▶ **WHAT TO WORK ON**:
Copy the data exactly from the line that contains "HALL2 pin OUT: A9 -> A1" through the line that contains "TFT pin SDI: A6 -> B7", keeping both end lines and leaving out everything else.

▶ **SUPPLIED ENTRIES**:
BEGIN
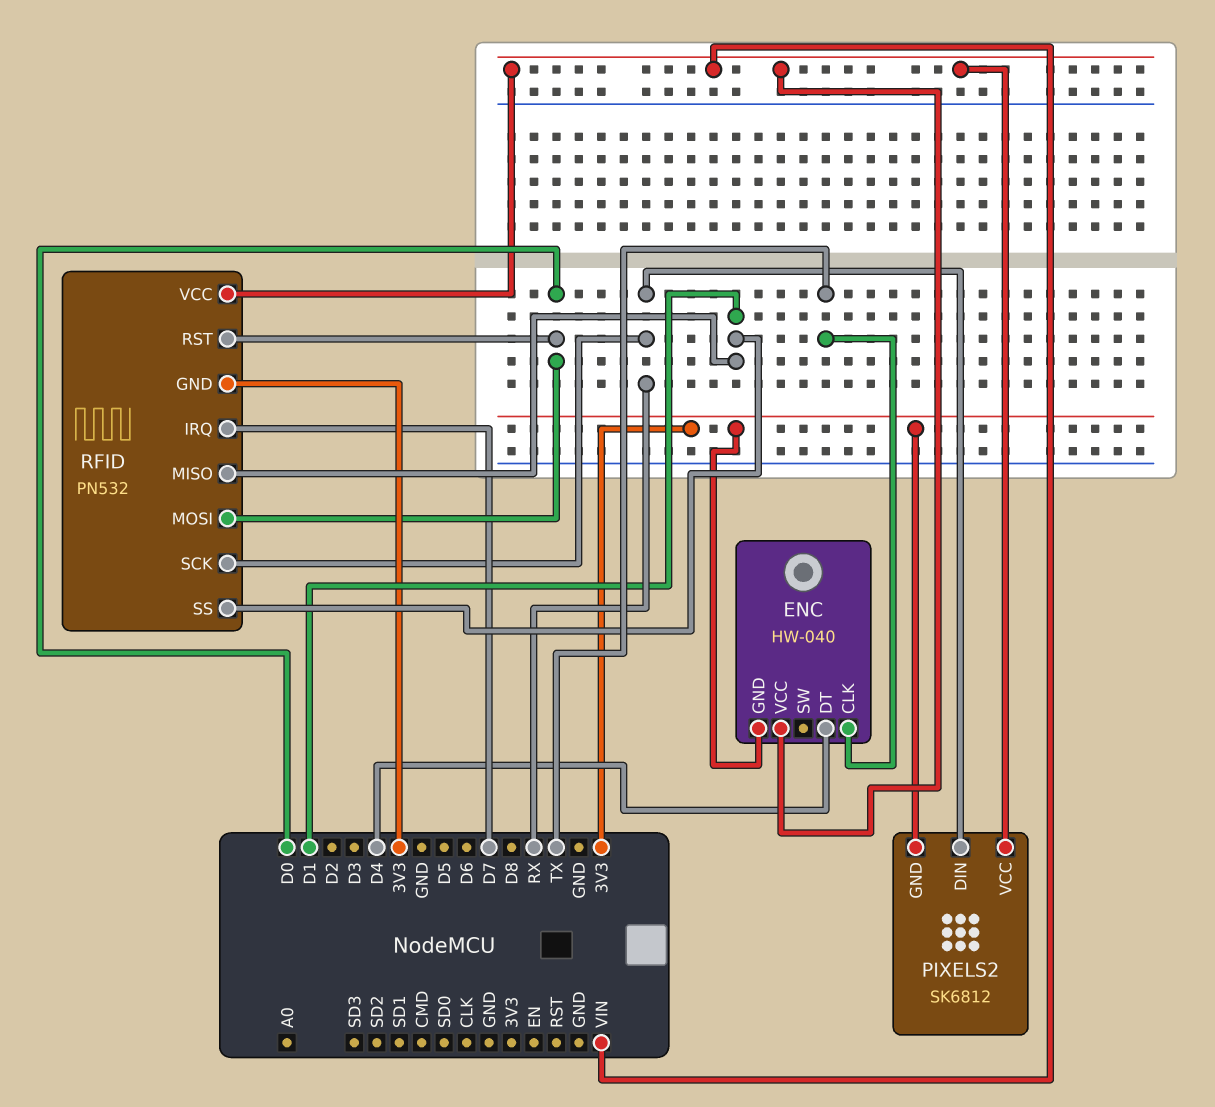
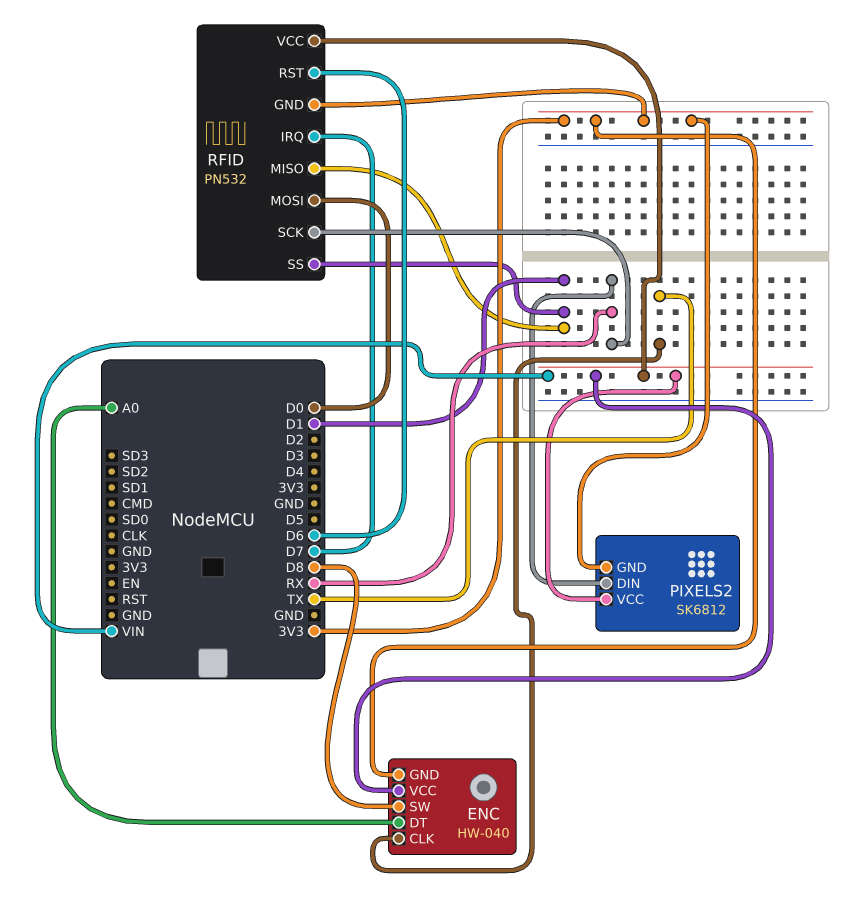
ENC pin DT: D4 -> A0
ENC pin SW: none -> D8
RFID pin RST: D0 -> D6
END
BEGIN
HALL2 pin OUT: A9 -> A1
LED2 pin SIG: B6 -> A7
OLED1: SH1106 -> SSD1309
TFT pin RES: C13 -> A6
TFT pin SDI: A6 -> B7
END
▶ **EXERCISE SOLUTION**:
HALL2 pin OUT: A9 -> A1
LED2 pin SIG: B6 -> A7
OLED1: SH1106 -> SSD1309
TFT pin RES: C13 -> A6
TFT pin SDI: A6 -> B7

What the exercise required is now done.